ABOUT THIS EXERCISE -> Leaving out the pictures, return word for word the stretch of entries below from the line holding "none -> lime brick H4 level 1" through the line holding "lime brick K5:K6".

**** MATERIAL FOR THIS TASK ****

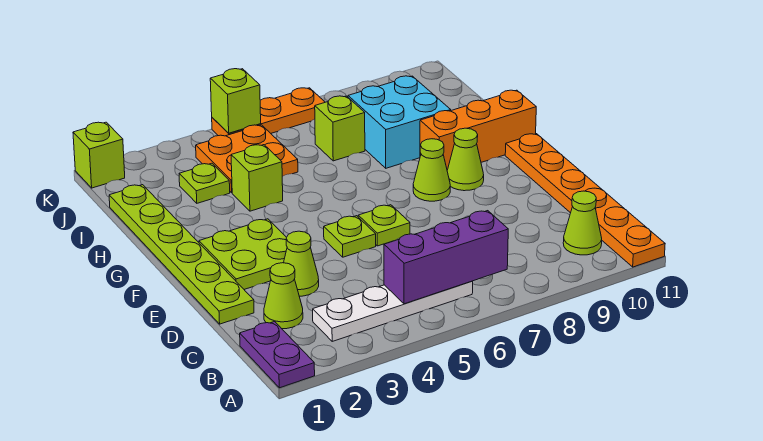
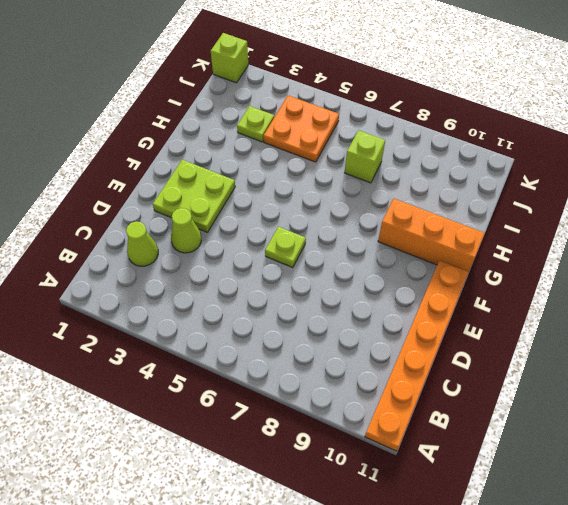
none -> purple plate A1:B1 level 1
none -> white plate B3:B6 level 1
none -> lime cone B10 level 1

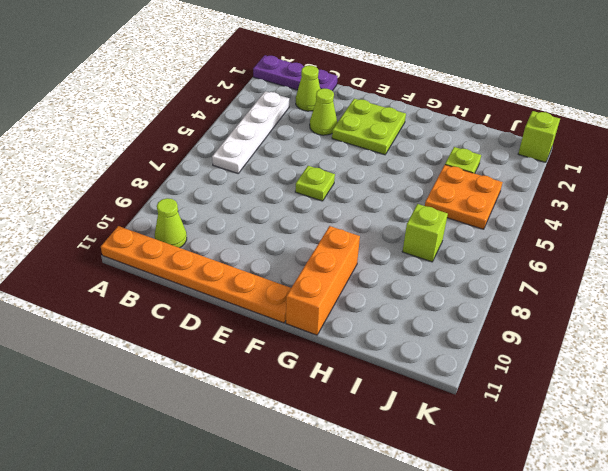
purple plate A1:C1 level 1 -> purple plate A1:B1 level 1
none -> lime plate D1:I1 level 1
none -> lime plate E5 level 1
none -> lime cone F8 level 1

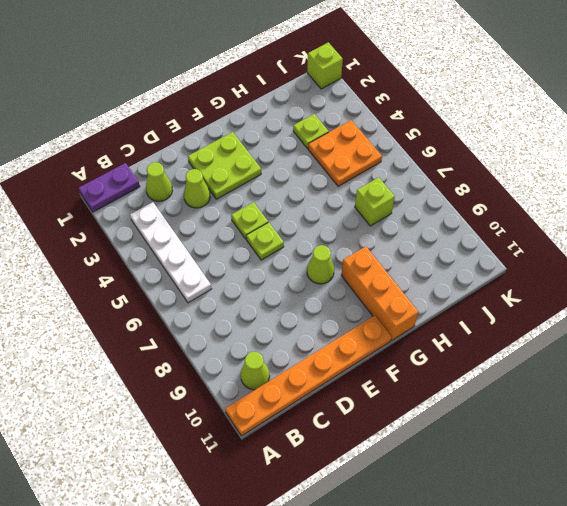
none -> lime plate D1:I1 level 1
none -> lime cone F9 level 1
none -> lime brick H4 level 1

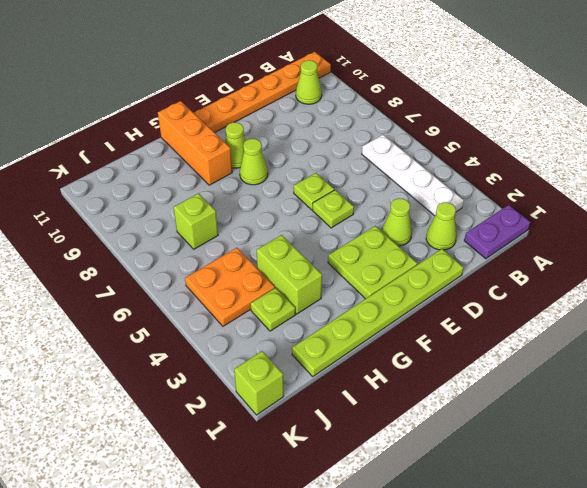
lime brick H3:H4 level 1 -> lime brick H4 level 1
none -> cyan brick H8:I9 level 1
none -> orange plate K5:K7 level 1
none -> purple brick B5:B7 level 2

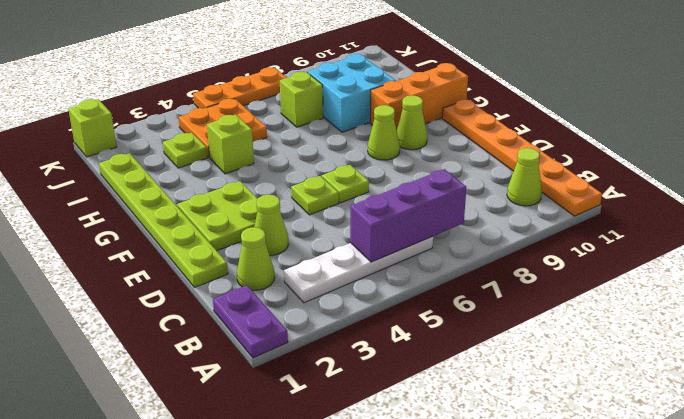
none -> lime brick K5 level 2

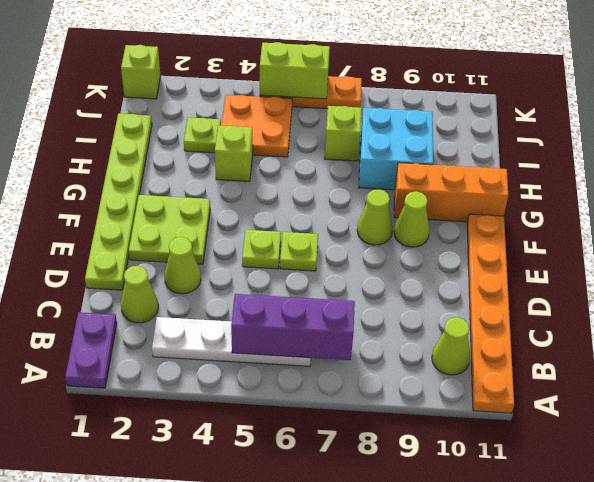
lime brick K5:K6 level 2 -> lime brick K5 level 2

****
**** MATERIAL FOR THIS TASK ****

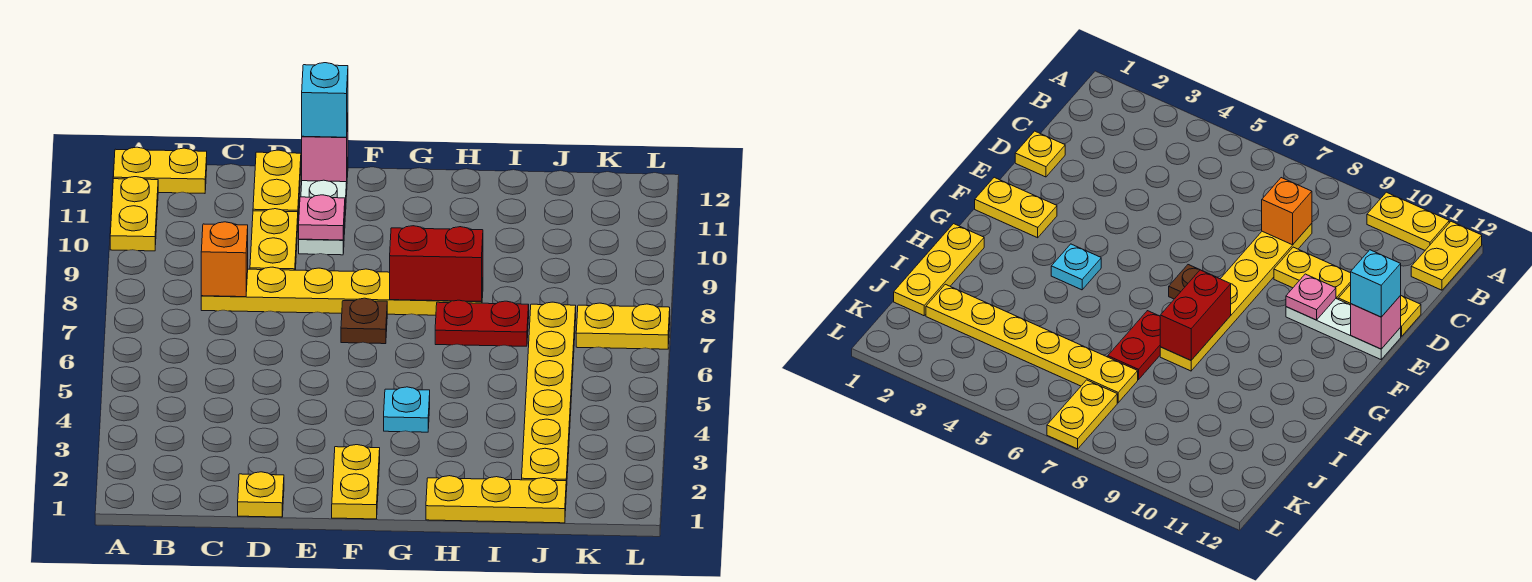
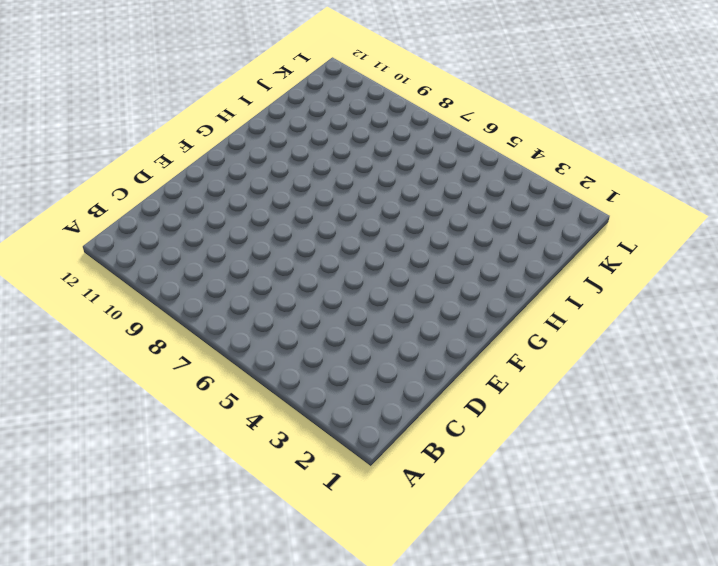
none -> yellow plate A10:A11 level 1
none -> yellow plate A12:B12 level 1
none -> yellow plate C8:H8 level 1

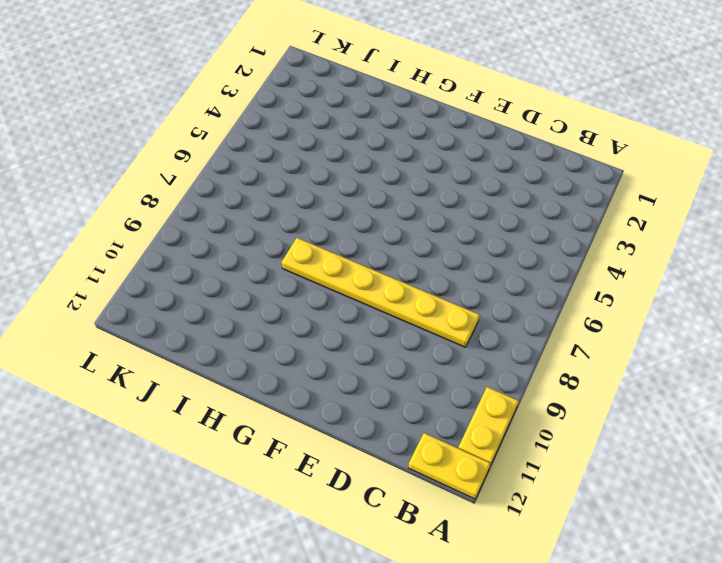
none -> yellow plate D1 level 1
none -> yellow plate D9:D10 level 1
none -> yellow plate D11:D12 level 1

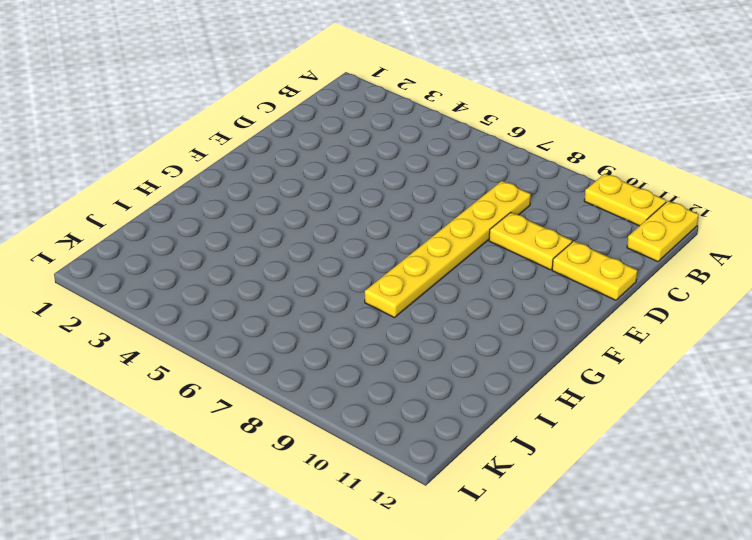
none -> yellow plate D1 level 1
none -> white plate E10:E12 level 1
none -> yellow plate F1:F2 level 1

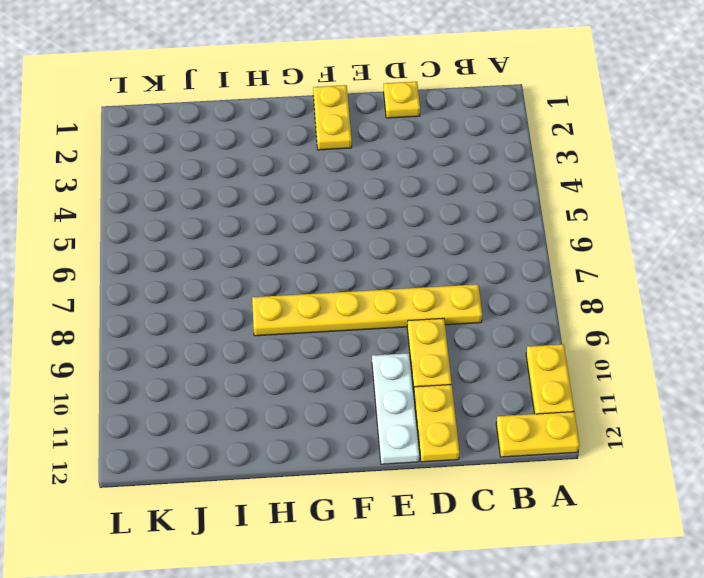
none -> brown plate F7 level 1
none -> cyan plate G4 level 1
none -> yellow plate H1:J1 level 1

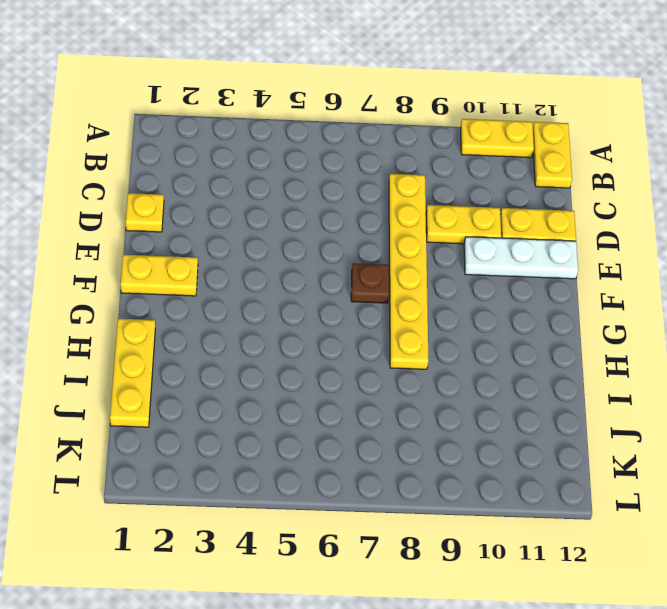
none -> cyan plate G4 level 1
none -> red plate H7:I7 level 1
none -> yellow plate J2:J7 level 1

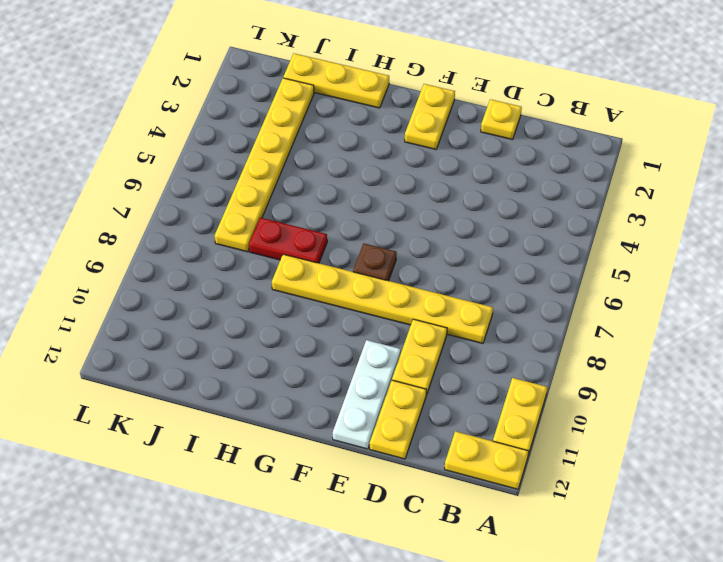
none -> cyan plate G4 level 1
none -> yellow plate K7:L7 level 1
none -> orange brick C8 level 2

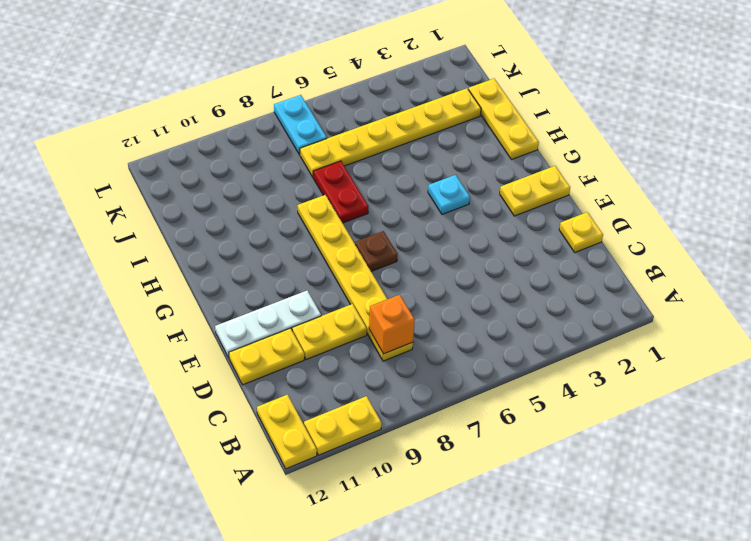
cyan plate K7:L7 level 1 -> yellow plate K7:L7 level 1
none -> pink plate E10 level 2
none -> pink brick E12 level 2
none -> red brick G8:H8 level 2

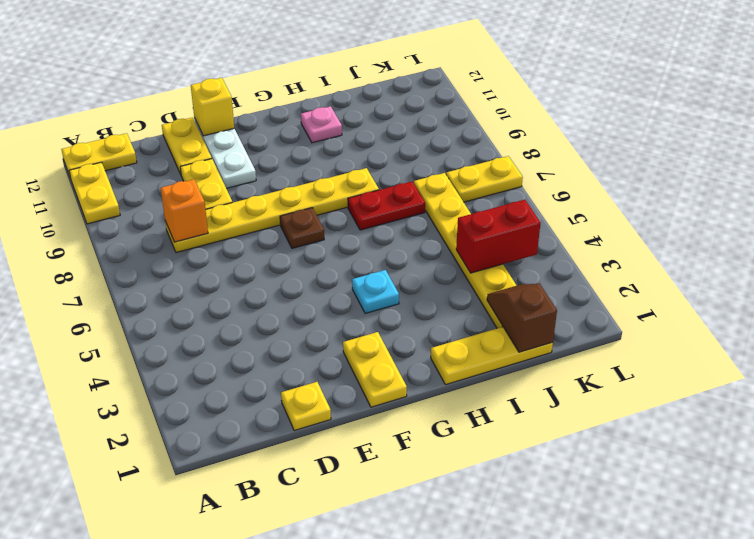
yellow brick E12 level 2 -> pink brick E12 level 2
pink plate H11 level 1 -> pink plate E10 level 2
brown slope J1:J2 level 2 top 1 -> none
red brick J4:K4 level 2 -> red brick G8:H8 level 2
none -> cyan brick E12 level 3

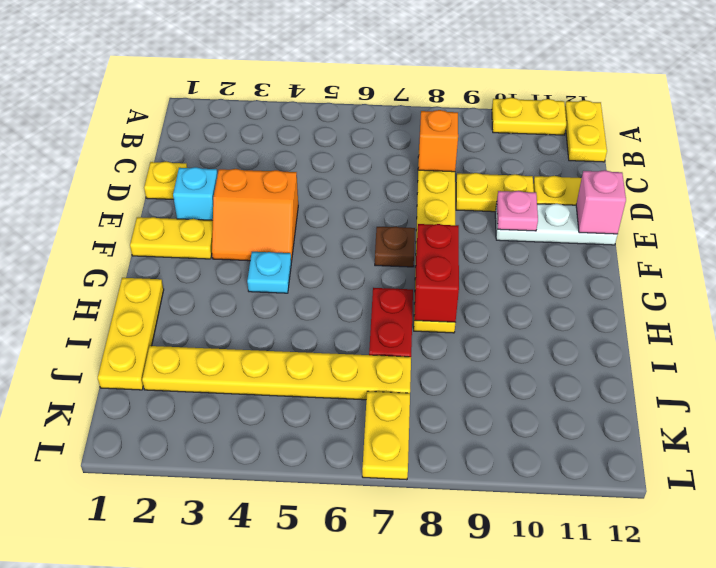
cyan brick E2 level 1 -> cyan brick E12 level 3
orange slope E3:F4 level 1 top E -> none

****

SOLUTION FOR THIS TASK ->
none -> lime brick H4 level 1

lime brick H3:H4 level 1 -> lime brick H4 level 1
none -> cyan brick H8:I9 level 1
none -> orange plate K5:K7 level 1
none -> purple brick B5:B7 level 2

none -> lime brick K5 level 2

lime brick K5:K6 level 2 -> lime brick K5 level 2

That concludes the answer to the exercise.